** Opening INFORMATION SUPPLIED block **

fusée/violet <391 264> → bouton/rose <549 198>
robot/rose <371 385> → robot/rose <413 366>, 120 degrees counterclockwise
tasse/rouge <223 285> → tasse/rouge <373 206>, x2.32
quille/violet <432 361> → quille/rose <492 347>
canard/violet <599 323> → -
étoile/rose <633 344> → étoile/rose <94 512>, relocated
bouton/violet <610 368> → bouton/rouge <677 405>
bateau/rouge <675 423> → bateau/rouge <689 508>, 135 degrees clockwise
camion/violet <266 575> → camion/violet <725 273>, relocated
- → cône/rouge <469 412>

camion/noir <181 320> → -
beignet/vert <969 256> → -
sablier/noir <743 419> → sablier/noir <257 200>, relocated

** Closing INFORMATION SUPPLIED block **
** Opening INFORMATION SUPPLIED block **

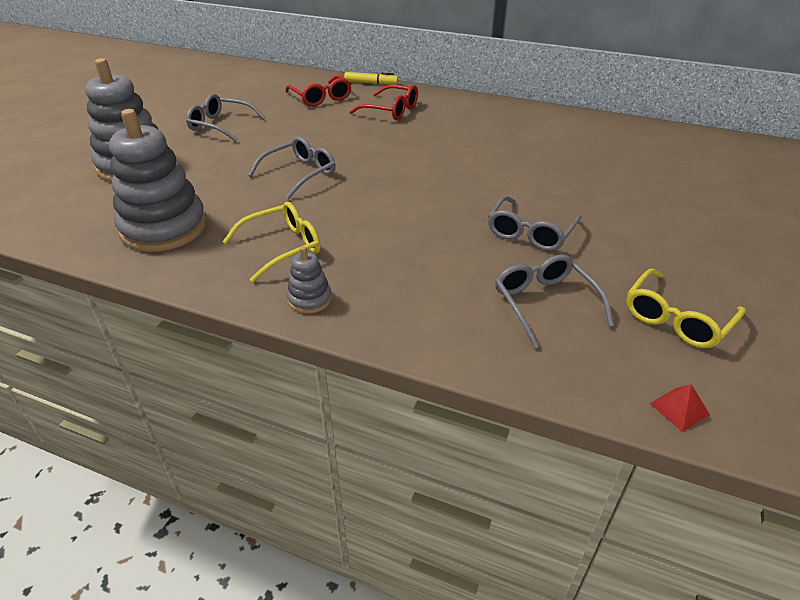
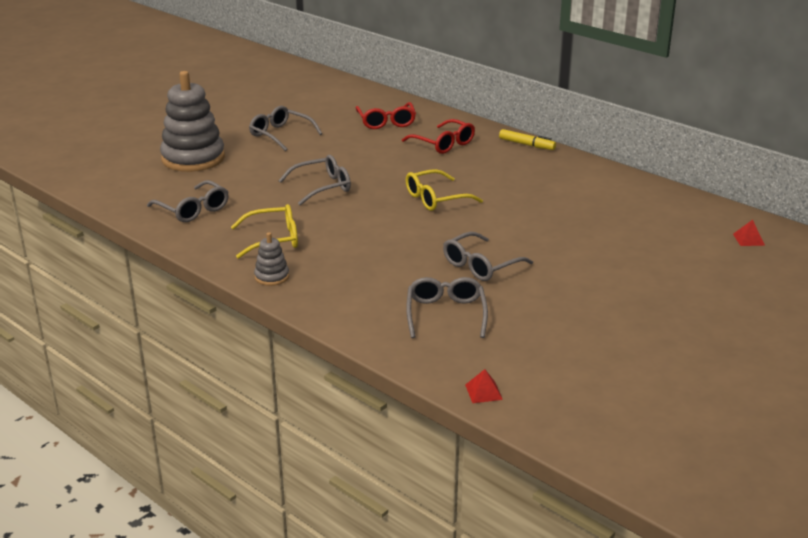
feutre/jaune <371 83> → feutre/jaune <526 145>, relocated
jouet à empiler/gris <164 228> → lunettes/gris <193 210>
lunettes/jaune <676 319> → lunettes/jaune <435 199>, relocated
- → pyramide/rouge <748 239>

** Closing INFORMATION SUPPLIED block **

WORK ITEM:
Find all lines holding the word "bouton" in the records above and copy them.

SOLUTION:
fusée/violet <391 264> → bouton/rose <549 198>
bouton/violet <610 368> → bouton/rouge <677 405>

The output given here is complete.